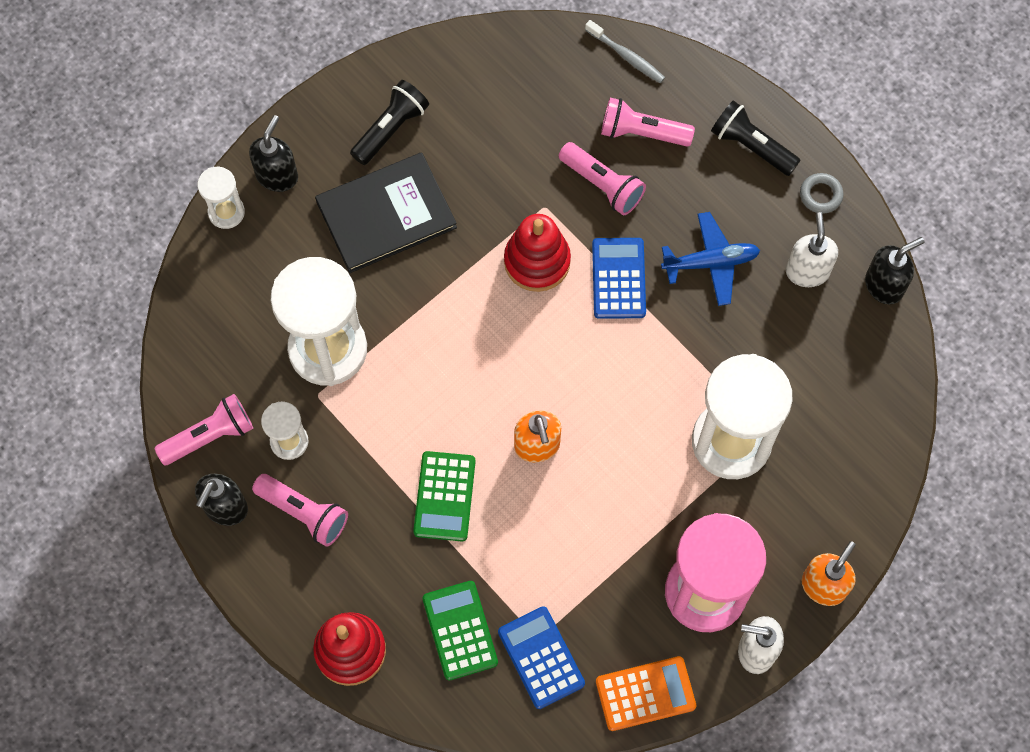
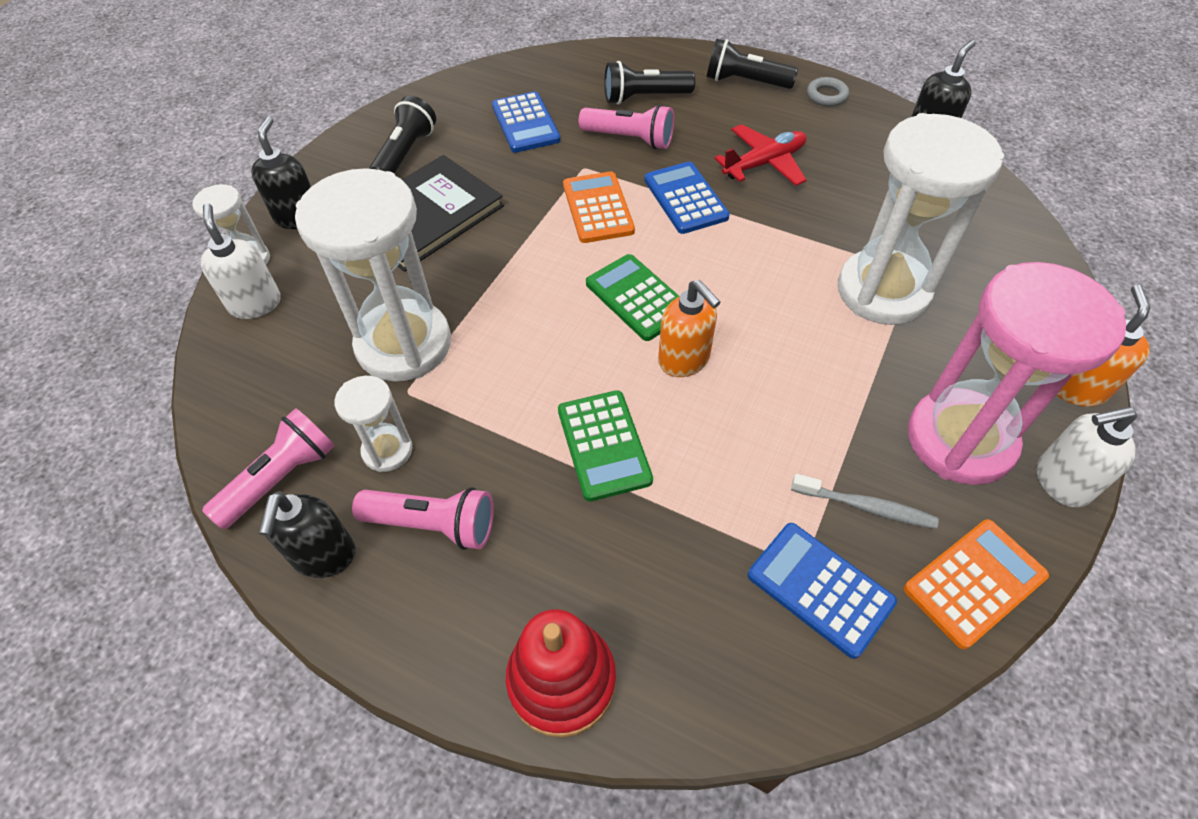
camera: 20 degrees left, 15 degrees down
(460, 630) = (698, 594): green calculator -> green calculator (637, 298)
(514, 127) = (525, 123): none -> blue calculator
(537, 261) = (598, 208): red stacking toy -> orange calculator
(626, 56) = (601, 57): grey toothbrush -> grey toothbrush (865, 506)
(642, 132) = (644, 97): pink flashlight -> black flashlight
(710, 262) = (764, 164): blue plane -> red plane
(807, 271) = (854, 146): white soap dispenser -> white soap dispenser (255, 303)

**What you have to do**
A verbatim transcript of the entries above is required, with the pictures left out.

**Exercise answer**
camera: 20 degrees left, 15 degrees down
(460, 630) = (698, 594): green calculator -> green calculator (637, 298)
(514, 127) = (525, 123): none -> blue calculator
(537, 261) = (598, 208): red stacking toy -> orange calculator
(626, 56) = (601, 57): grey toothbrush -> grey toothbrush (865, 506)
(642, 132) = (644, 97): pink flashlight -> black flashlight
(710, 262) = (764, 164): blue plane -> red plane
(807, 271) = (854, 146): white soap dispenser -> white soap dispenser (255, 303)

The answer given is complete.